- **Task details**
The output must be the line with "armchair: (389, 220) -> (377, 481), turned 57" and every following line to the end of the material, exactly as they appear, and nothing else.

===============

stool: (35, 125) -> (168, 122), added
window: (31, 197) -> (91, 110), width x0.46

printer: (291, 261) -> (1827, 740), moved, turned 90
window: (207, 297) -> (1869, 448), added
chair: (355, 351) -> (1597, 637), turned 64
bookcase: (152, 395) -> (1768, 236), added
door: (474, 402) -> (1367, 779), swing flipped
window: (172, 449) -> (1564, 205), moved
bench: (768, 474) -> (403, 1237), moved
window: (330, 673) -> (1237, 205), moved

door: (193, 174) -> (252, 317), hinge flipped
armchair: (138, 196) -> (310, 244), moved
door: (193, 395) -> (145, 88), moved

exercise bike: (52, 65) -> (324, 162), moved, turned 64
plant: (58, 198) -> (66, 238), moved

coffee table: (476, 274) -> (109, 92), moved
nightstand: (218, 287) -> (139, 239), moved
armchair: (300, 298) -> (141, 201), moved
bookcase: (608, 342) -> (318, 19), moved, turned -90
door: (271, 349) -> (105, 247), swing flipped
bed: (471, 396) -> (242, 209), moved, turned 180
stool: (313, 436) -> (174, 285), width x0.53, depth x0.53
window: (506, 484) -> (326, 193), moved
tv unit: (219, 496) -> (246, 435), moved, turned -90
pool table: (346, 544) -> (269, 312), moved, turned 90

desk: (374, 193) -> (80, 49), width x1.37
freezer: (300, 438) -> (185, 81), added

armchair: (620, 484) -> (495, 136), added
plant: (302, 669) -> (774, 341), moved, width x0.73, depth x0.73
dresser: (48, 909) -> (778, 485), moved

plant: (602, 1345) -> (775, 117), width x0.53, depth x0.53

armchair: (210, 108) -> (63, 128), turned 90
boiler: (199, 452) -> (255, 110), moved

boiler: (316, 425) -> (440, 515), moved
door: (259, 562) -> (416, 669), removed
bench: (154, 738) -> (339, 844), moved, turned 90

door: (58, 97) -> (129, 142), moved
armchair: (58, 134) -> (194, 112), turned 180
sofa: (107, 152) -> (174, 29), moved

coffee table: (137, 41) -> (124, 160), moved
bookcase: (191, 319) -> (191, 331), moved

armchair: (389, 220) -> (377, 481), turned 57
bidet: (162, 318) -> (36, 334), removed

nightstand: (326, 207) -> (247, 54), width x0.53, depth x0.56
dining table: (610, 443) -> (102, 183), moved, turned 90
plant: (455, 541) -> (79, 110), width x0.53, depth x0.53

===============

- **Completed task**
armchair: (389, 220) -> (377, 481), turned 57
bidet: (162, 318) -> (36, 334), removed

nightstand: (326, 207) -> (247, 54), width x0.53, depth x0.56
dining table: (610, 443) -> (102, 183), moved, turned 90
plant: (455, 541) -> (79, 110), width x0.53, depth x0.53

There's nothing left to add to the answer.